WHAT YOU ARE ASKED TO DO
Set down the entries below exactly; drop the pictures.
··· DATA LISTING
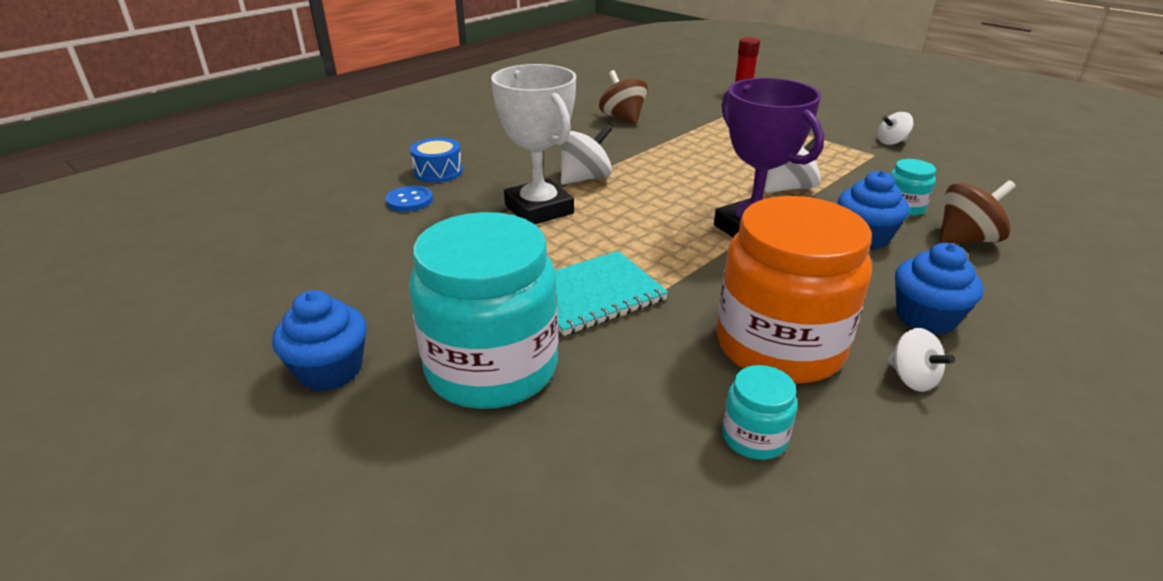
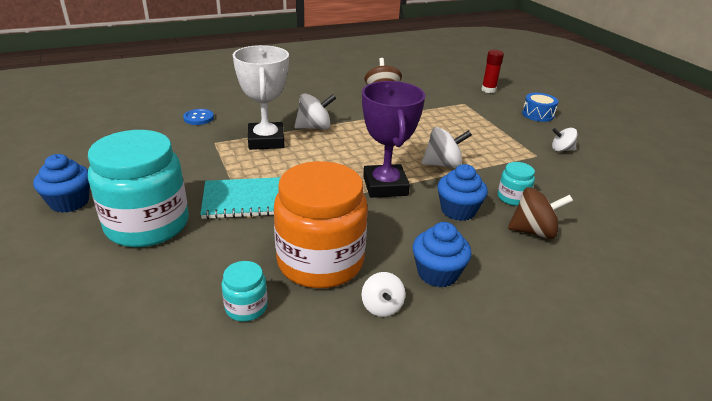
camera: 20 degrees right, 0 degrees up
(438, 172) = (231, 104): blue drum -> blue drum (537, 114)

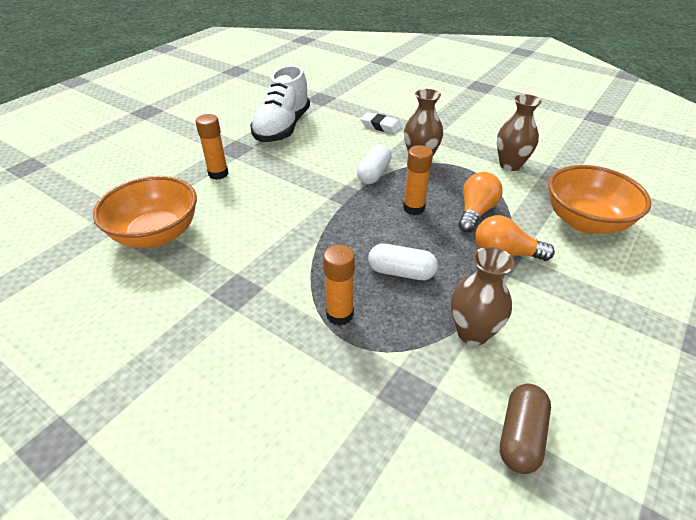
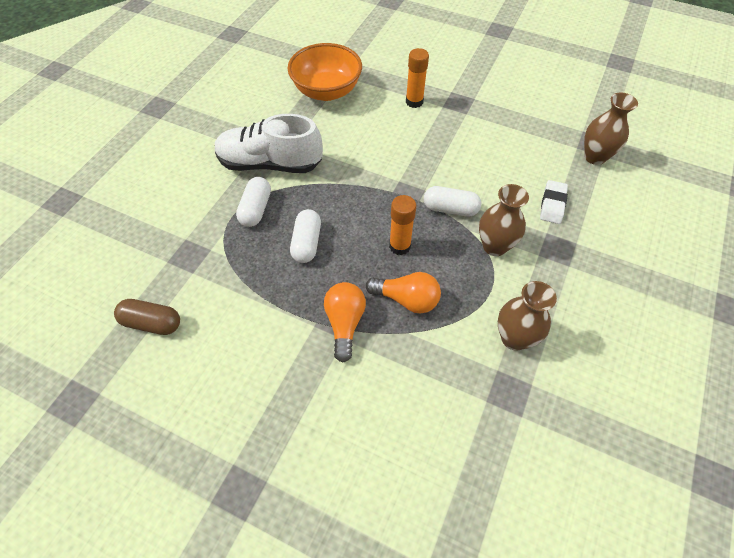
camera: 80 degrees right, 15 degrees up
(282, 128) = (510, 125): white shoe -> white shoe (270, 164)
(339, 314) = (256, 209): orange glue stick -> white capsule
(472, 332) = (243, 295): brown vase -> brown vase (595, 157)
(585, 222) = (415, 409): orange bowl -> none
······
WRITTEN REPLY
camera: 20 degrees right, 0 degrees up
(438, 172) = (231, 104): blue drum -> blue drum (537, 114)

camera: 80 degrees right, 15 degrees up
(282, 128) = (510, 125): white shoe -> white shoe (270, 164)
(339, 314) = (256, 209): orange glue stick -> white capsule
(472, 332) = (243, 295): brown vase -> brown vase (595, 157)
(585, 222) = (415, 409): orange bowl -> none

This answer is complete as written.